* Directive *
The lines to reproduce run from the one containing "none -> green banana [225,152,294,183]" through the final line of the entries; write them out exactly and add nothing.

Object state comparisons:
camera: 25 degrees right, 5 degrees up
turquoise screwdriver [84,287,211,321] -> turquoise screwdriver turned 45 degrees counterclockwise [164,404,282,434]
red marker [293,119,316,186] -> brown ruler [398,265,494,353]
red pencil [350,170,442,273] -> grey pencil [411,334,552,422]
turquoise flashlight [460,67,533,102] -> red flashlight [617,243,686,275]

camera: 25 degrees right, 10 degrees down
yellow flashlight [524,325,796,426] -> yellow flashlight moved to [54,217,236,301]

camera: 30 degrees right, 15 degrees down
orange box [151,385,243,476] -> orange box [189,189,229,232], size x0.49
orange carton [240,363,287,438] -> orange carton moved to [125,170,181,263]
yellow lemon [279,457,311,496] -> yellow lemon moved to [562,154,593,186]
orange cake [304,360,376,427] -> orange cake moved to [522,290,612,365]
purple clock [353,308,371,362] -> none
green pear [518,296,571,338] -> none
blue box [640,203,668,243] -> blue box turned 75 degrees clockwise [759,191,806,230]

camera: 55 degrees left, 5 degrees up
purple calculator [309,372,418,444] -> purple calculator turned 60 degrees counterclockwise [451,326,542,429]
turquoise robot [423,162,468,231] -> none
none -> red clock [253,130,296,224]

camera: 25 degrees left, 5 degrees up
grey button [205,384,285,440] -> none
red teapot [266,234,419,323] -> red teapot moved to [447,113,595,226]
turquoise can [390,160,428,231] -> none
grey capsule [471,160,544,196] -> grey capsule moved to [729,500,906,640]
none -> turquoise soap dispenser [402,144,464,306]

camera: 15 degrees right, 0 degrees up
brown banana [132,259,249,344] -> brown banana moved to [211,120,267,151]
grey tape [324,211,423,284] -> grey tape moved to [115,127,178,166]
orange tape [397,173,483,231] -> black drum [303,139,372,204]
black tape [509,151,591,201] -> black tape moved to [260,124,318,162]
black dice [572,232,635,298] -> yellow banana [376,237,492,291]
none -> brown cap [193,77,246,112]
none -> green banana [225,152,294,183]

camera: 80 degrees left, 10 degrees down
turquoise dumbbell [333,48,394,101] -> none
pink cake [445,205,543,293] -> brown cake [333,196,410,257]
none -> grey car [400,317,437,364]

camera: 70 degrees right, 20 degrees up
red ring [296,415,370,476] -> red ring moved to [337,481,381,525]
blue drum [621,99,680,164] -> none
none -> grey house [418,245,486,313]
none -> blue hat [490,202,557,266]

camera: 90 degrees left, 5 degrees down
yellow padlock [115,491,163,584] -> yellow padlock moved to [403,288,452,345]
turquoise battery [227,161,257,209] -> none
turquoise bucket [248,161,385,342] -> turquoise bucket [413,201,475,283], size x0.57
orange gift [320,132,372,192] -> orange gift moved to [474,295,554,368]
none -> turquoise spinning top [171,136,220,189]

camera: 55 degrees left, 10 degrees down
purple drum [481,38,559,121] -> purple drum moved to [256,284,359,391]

* Expected answer *
none -> green banana [225,152,294,183]

camera: 80 degrees left, 10 degrees down
turquoise dumbbell [333,48,394,101] -> none
pink cake [445,205,543,293] -> brown cake [333,196,410,257]
none -> grey car [400,317,437,364]

camera: 70 degrees right, 20 degrees up
red ring [296,415,370,476] -> red ring moved to [337,481,381,525]
blue drum [621,99,680,164] -> none
none -> grey house [418,245,486,313]
none -> blue hat [490,202,557,266]

camera: 90 degrees left, 5 degrees down
yellow padlock [115,491,163,584] -> yellow padlock moved to [403,288,452,345]
turquoise battery [227,161,257,209] -> none
turquoise bucket [248,161,385,342] -> turquoise bucket [413,201,475,283], size x0.57
orange gift [320,132,372,192] -> orange gift moved to [474,295,554,368]
none -> turquoise spinning top [171,136,220,189]

camera: 55 degrees left, 10 degrees down
purple drum [481,38,559,121] -> purple drum moved to [256,284,359,391]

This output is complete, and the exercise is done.